* WORK REQUIRED
Please quote exactly the lines below from the line containing "none -> black cone H8 level 2" to the line containing "none -> cyan cone H3 level 3", both lines included, and nothing else.

▬▬▬

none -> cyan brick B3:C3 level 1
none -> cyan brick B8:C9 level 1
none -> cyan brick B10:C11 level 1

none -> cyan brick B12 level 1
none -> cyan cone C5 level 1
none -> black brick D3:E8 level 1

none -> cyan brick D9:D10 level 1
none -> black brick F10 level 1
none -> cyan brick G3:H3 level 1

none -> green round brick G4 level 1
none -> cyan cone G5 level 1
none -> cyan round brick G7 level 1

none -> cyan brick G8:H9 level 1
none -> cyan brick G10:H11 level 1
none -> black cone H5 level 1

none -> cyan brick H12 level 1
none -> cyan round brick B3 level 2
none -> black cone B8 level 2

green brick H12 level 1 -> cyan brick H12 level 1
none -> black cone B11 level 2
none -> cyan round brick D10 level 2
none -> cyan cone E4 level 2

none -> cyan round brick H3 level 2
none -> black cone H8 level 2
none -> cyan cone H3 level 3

▬▬▬

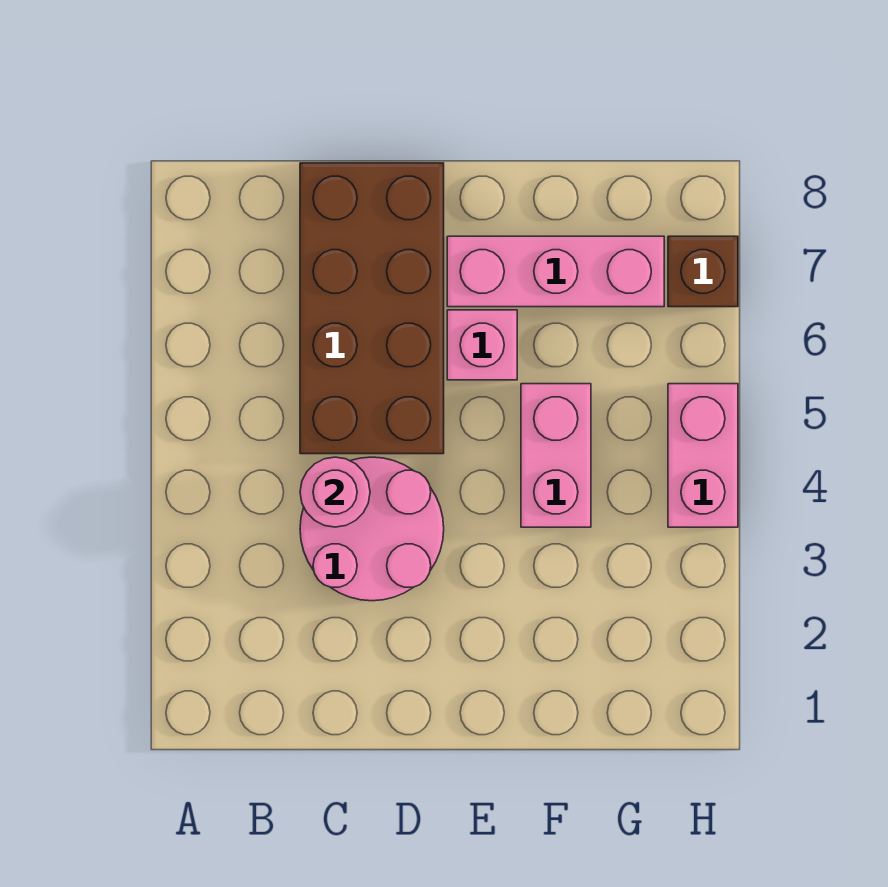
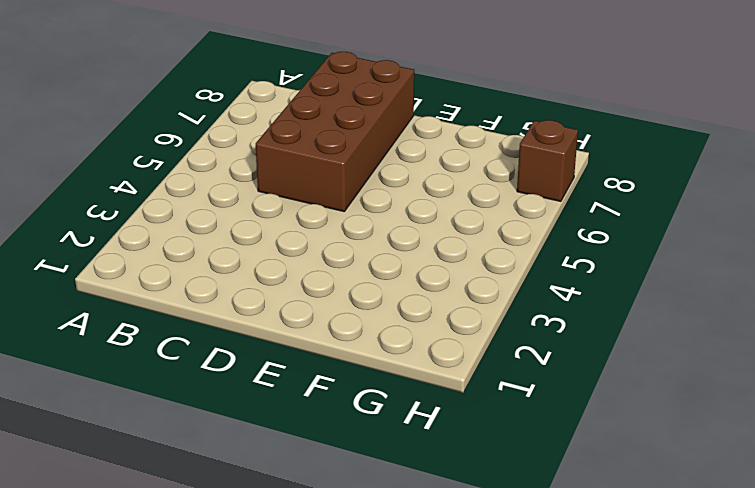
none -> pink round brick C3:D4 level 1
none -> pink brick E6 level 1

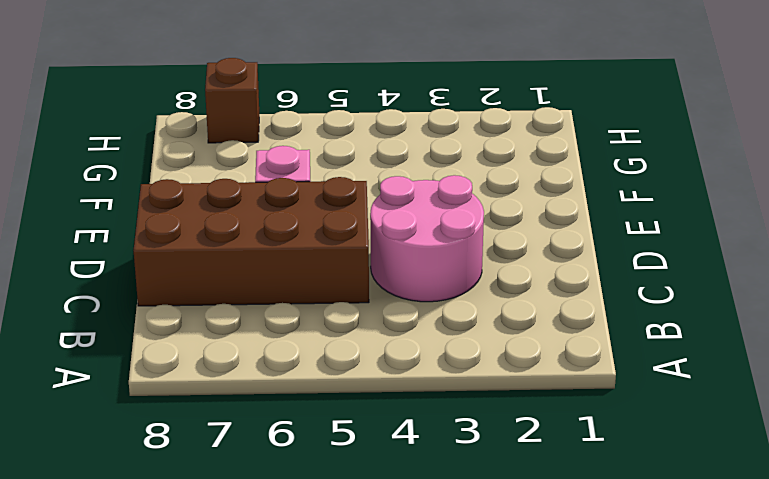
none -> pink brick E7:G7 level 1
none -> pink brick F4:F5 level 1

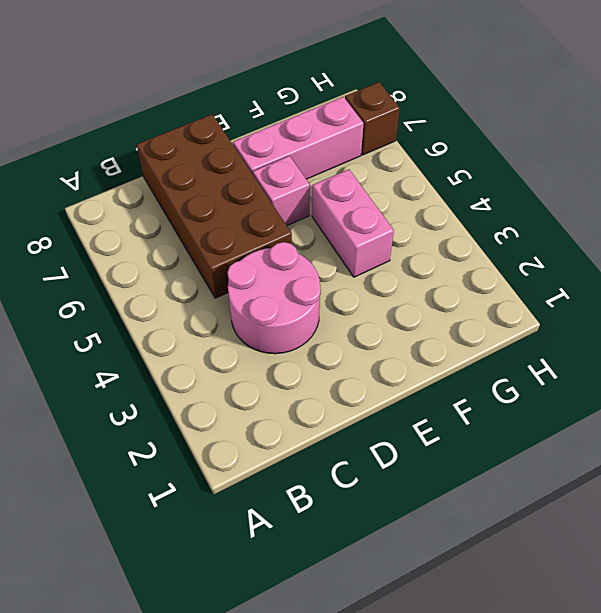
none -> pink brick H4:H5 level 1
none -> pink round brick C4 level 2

▬▬▬

* SOLVED PROBLEM
none -> black cone H8 level 2
none -> cyan cone H3 level 3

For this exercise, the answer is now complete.